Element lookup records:
* * *
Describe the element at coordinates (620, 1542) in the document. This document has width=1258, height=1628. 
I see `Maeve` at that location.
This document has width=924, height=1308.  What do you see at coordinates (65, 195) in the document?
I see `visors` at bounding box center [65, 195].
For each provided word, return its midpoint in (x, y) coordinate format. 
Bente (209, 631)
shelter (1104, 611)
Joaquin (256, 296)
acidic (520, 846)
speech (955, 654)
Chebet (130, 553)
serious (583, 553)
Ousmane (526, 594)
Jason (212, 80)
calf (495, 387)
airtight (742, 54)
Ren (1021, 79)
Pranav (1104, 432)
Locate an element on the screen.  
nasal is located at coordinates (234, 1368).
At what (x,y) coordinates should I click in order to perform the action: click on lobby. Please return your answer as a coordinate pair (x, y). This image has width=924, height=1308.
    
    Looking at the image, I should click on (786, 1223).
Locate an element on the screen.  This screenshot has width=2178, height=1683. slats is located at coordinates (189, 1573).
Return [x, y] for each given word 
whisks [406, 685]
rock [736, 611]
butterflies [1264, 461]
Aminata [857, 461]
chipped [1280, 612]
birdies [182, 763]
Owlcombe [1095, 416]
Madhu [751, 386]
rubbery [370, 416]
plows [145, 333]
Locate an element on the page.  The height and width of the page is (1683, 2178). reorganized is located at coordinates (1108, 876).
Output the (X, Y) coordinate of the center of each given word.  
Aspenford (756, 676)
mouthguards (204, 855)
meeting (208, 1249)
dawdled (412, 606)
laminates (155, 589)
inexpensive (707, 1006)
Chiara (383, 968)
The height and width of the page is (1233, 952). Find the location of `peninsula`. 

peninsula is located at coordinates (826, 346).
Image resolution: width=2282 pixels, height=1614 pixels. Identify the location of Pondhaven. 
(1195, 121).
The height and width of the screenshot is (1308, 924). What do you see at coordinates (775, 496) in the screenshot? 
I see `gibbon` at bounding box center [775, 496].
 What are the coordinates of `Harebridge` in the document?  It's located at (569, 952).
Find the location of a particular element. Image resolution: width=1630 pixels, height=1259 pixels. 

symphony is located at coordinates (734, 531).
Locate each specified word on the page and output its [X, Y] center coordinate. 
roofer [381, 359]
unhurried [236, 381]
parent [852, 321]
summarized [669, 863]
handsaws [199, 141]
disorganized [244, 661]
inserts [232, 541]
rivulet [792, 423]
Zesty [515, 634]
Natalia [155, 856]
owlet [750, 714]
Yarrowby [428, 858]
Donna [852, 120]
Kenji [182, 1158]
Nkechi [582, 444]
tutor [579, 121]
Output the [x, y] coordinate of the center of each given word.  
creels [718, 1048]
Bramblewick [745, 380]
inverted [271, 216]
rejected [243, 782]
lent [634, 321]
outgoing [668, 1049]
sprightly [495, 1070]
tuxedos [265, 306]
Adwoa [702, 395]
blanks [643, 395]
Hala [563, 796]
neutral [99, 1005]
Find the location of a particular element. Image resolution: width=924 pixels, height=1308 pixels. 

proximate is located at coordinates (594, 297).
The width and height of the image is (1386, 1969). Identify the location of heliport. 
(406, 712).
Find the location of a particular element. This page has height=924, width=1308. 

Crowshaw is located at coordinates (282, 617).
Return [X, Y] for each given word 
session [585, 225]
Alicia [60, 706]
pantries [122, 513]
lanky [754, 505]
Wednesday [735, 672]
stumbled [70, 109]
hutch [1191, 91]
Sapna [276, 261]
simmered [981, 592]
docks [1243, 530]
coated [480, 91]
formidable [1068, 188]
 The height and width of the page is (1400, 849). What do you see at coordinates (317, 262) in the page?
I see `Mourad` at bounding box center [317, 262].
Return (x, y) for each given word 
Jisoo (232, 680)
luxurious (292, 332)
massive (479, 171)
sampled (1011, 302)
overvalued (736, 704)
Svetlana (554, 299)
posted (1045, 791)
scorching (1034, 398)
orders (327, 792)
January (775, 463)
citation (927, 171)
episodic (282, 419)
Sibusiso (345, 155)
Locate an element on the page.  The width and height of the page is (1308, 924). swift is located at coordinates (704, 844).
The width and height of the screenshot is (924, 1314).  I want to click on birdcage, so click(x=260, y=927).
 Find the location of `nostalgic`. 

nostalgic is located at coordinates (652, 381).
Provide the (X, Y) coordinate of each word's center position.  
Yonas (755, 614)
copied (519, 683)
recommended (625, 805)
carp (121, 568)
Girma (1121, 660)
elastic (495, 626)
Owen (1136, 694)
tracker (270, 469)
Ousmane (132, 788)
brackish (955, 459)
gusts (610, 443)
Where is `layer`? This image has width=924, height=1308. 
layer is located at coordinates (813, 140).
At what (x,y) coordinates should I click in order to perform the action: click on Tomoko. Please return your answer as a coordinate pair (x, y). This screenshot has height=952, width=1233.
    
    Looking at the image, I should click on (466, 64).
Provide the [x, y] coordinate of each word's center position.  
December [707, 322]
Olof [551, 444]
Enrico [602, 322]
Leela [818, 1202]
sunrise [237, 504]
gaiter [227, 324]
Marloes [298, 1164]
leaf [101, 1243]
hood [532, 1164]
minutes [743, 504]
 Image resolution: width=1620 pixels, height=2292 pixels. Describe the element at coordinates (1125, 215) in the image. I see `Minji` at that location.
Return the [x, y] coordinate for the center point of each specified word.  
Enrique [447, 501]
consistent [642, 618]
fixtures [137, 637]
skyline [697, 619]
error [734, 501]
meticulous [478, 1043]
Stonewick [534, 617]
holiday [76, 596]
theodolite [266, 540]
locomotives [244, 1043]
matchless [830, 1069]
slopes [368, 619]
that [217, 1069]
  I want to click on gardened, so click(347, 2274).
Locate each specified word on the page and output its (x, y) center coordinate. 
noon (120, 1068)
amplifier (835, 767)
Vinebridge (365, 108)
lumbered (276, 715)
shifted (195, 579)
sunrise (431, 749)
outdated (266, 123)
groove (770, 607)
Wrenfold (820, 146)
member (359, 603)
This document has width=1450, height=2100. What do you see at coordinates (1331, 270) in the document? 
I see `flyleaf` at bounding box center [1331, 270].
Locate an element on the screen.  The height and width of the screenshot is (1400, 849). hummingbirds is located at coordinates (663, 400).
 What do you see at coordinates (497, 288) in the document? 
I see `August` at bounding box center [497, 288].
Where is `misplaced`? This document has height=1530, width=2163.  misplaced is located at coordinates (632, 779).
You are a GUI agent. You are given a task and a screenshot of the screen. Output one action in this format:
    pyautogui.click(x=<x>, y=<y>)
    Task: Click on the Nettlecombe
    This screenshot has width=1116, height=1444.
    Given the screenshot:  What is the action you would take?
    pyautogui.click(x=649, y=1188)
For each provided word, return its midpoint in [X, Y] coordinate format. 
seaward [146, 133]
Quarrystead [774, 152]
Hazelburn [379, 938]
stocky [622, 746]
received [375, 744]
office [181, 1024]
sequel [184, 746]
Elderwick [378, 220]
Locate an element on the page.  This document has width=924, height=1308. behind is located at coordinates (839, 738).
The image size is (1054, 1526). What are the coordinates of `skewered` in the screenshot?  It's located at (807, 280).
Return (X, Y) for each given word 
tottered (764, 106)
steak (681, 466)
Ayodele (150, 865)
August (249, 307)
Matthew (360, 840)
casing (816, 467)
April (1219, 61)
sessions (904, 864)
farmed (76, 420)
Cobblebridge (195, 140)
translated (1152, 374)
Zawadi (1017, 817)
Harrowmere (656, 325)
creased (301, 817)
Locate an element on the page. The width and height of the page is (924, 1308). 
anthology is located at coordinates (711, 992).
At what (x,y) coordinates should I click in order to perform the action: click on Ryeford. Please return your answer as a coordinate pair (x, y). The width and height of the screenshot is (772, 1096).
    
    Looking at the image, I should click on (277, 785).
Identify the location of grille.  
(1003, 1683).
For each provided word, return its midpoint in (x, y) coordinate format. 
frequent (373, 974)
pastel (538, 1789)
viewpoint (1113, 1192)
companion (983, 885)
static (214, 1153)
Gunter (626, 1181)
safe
* * *
Repeat the lines from the one containing "skyline [697, 619]" through the one containing "center [1331, 270].", both included.

skyline [697, 619]
error [734, 501]
meticulous [478, 1043]
Stonewick [534, 617]
holiday [76, 596]
theodolite [266, 540]
locomotives [244, 1043]
matchless [830, 1069]
slopes [368, 619]
that [217, 1069]
  I want to click on gardened, so click(347, 2274).
Locate each specified word on the page and output its (x, y) center coordinate. 
noon (120, 1068)
amplifier (835, 767)
Vinebridge (365, 108)
lumbered (276, 715)
shifted (195, 579)
sunrise (431, 749)
outdated (266, 123)
groove (770, 607)
Wrenfold (820, 146)
member (359, 603)
This document has width=1450, height=2100. What do you see at coordinates (1331, 270) in the document? 
I see `flyleaf` at bounding box center [1331, 270].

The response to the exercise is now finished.